■ **Exercise directions**
Pictures stay out. All the rest of the records must be repeated exactly.

■ **Records supplied**
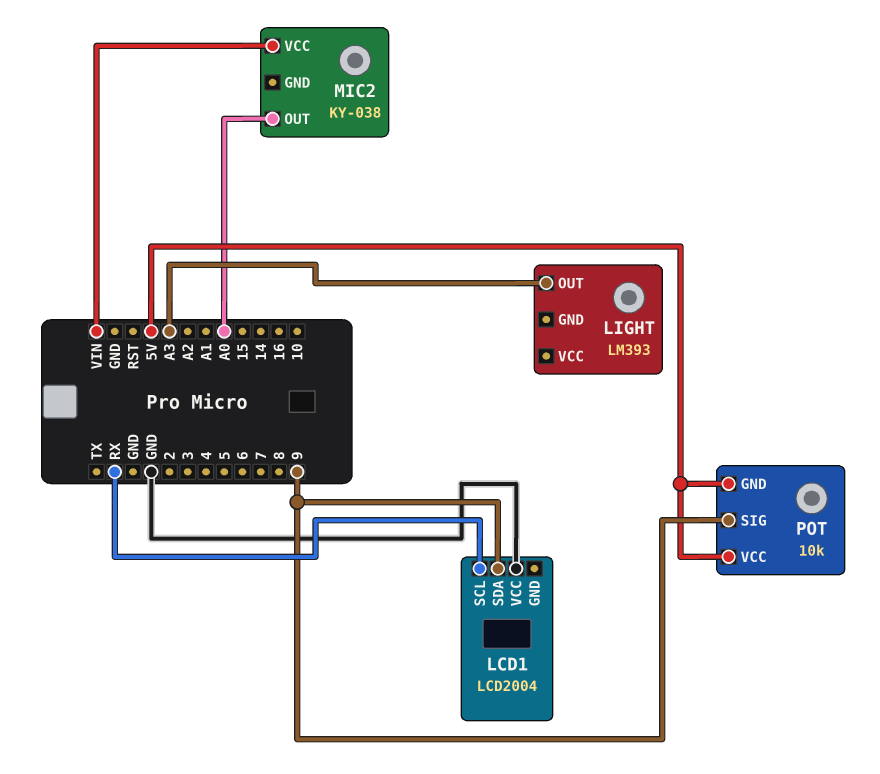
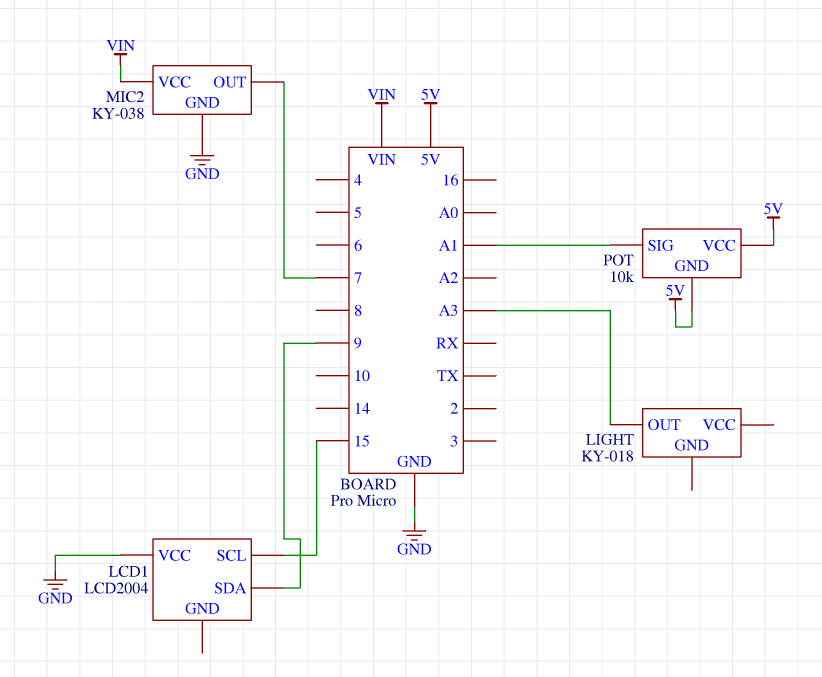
LCD1 pin SCL: RX -> 15
LIGHT: LM393 -> KY-018
MIC2 pin GND: none -> GND
MIC2 pin OUT: A0 -> 7
POT pin SIG: 9 -> A1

■ **Your response**
LCD1 pin SCL: RX -> 15
LIGHT: LM393 -> KY-018
MIC2 pin GND: none -> GND
MIC2 pin OUT: A0 -> 7
POT pin SIG: 9 -> A1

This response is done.